◆ **WHAT IS NEEDED**
Where the listing below has a line with "brown teapot: 6 -> 5", write out exactly that line and every line after it, stopping after the line with "yellow banana: 1 -> 3".

** EXERCISE MATERIAL follows **

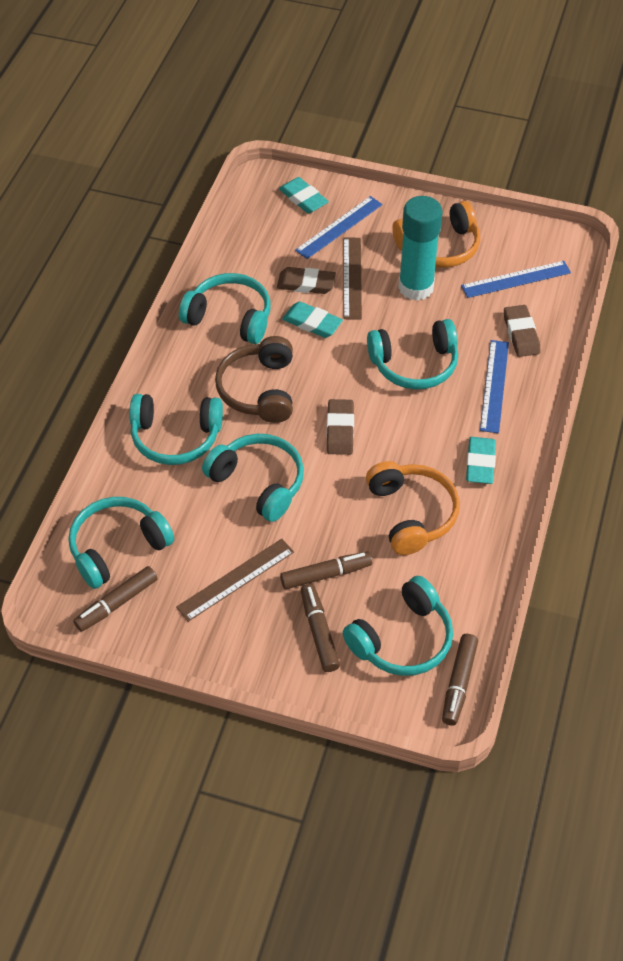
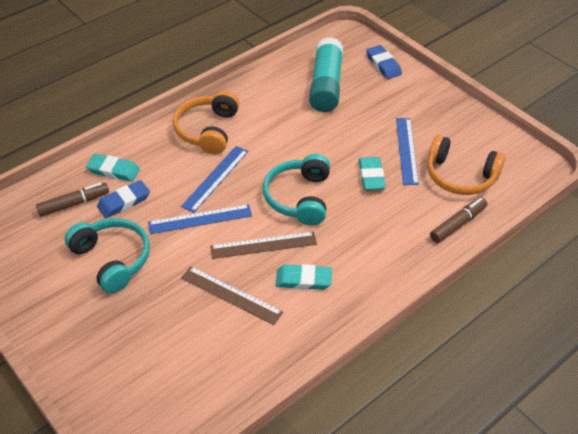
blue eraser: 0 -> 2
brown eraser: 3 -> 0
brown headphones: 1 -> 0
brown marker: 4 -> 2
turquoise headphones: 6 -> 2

** End of EXERCISE MATERIAL **
** EXERCISE MATERIAL follows **

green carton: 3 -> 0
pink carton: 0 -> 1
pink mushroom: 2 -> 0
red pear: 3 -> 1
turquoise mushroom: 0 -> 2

** End of EXERCISE MATERIAL **
** EXERCISE MATERIAL follows **

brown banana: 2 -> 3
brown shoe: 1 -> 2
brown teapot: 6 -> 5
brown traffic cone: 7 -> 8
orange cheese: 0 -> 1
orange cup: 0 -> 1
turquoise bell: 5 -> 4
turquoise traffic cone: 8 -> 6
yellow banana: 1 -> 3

** End of EXERCISE MATERIAL **

◆ **SOLVED PROBLEM**
brown teapot: 6 -> 5
brown traffic cone: 7 -> 8
orange cheese: 0 -> 1
orange cup: 0 -> 1
turquoise bell: 5 -> 4
turquoise traffic cone: 8 -> 6
yellow banana: 1 -> 3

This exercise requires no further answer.